-------- DATA SHOWN

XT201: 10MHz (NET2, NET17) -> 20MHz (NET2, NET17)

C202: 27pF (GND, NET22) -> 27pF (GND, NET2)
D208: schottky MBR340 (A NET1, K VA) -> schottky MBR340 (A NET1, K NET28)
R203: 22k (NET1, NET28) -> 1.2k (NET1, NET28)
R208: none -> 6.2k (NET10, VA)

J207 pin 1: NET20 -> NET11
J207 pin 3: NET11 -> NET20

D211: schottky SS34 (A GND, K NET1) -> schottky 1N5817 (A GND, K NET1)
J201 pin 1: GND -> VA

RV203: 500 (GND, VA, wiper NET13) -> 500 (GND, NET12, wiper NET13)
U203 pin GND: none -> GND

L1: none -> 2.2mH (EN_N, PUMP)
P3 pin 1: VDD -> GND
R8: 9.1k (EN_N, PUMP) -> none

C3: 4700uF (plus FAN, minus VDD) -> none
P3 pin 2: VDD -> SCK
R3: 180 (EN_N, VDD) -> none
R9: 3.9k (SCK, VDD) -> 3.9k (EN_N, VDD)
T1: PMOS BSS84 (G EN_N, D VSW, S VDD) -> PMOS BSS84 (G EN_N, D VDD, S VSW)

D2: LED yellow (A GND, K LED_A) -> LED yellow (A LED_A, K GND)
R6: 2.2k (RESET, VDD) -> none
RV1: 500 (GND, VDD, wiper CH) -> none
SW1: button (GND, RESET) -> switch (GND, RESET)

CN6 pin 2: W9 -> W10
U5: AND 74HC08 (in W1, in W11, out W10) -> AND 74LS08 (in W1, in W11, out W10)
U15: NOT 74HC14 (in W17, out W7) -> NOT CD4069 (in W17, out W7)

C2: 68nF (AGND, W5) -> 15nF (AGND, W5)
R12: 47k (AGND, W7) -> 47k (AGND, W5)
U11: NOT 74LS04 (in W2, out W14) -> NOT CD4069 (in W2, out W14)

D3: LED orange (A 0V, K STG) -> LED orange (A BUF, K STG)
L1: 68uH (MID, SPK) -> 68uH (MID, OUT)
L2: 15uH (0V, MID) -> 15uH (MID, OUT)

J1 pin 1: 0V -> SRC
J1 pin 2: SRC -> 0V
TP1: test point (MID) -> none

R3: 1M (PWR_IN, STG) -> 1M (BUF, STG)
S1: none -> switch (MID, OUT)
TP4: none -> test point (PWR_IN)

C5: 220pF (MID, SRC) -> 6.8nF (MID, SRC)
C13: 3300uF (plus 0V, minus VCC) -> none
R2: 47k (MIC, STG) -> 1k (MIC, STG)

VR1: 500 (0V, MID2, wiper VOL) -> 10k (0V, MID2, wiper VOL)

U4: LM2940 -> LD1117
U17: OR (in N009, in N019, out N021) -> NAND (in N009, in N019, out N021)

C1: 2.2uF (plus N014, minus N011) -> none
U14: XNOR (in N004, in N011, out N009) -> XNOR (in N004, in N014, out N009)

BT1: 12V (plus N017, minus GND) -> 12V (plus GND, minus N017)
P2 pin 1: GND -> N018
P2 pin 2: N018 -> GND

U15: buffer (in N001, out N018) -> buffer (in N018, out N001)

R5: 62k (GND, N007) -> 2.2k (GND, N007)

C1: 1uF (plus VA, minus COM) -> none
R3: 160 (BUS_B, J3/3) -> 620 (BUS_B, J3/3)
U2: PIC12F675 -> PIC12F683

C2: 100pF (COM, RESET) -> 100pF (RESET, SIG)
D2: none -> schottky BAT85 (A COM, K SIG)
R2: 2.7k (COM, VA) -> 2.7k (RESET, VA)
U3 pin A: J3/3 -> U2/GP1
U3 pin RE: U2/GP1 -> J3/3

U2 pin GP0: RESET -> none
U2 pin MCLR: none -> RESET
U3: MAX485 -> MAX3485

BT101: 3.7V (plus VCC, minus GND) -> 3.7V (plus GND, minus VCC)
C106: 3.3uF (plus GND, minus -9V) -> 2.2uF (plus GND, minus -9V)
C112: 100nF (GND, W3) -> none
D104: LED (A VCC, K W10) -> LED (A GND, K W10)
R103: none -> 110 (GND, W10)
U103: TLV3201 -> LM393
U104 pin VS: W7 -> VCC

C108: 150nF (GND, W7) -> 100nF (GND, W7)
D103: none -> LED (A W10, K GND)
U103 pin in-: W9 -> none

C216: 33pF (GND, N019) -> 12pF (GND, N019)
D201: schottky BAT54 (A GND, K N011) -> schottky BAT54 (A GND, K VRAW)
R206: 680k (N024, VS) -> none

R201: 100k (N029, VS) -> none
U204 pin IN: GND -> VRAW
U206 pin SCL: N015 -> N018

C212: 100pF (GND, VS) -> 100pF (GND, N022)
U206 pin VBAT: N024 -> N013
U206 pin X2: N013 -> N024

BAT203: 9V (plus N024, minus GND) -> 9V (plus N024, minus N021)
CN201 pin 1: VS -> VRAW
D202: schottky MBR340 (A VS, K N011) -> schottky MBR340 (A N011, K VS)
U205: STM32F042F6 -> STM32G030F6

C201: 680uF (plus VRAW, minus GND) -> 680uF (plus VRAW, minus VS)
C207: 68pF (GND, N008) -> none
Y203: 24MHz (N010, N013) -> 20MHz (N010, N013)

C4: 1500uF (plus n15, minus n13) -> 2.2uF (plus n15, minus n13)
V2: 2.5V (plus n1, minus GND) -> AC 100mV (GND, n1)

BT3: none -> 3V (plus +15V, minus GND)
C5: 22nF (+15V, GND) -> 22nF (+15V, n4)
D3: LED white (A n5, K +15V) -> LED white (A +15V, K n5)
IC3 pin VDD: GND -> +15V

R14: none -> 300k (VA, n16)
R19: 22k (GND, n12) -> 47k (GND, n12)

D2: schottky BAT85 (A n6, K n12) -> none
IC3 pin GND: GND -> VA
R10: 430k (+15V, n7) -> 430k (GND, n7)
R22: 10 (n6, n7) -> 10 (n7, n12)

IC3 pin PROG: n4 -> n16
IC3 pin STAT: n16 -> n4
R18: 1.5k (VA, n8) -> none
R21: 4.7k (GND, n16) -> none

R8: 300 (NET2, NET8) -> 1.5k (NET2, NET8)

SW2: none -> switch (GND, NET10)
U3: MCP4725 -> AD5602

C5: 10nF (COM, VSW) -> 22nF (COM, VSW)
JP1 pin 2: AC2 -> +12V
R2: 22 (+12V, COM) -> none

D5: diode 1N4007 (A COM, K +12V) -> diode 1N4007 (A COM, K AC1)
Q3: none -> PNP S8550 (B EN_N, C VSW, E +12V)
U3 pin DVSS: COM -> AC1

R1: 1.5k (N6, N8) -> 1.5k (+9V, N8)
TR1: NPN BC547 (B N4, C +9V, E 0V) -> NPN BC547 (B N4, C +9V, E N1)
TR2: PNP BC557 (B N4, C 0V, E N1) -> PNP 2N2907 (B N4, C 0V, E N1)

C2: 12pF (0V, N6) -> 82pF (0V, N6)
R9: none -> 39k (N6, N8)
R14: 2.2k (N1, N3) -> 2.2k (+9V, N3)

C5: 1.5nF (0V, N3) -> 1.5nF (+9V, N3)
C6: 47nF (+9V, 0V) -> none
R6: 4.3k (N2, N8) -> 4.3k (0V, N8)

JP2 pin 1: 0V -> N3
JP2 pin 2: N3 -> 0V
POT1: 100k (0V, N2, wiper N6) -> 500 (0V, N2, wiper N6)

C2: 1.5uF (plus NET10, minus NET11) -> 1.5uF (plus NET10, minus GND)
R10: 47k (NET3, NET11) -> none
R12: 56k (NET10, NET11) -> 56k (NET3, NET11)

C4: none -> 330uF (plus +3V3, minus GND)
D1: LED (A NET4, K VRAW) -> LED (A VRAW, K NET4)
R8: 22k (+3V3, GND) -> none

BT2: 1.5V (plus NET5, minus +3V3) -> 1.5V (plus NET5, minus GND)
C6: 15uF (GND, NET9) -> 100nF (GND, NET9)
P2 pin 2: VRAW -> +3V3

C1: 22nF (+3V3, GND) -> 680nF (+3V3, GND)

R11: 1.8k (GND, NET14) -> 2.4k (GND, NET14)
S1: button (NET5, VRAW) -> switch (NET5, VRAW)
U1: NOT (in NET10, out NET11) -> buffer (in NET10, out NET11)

----------------

Set down precisely the lines above between the line holding "U3 pin RE: U2/GP1 -> J3/3" and the line holding "R206: 680k (N024, VS) -> none", inclusive, and nothing beyond them.

U3 pin RE: U2/GP1 -> J3/3

U2 pin GP0: RESET -> none
U2 pin MCLR: none -> RESET
U3: MAX485 -> MAX3485

BT101: 3.7V (plus VCC, minus GND) -> 3.7V (plus GND, minus VCC)
C106: 3.3uF (plus GND, minus -9V) -> 2.2uF (plus GND, minus -9V)
C112: 100nF (GND, W3) -> none
D104: LED (A VCC, K W10) -> LED (A GND, K W10)
R103: none -> 110 (GND, W10)
U103: TLV3201 -> LM393
U104 pin VS: W7 -> VCC

C108: 150nF (GND, W7) -> 100nF (GND, W7)
D103: none -> LED (A W10, K GND)
U103 pin in-: W9 -> none

C216: 33pF (GND, N019) -> 12pF (GND, N019)
D201: schottky BAT54 (A GND, K N011) -> schottky BAT54 (A GND, K VRAW)
R206: 680k (N024, VS) -> none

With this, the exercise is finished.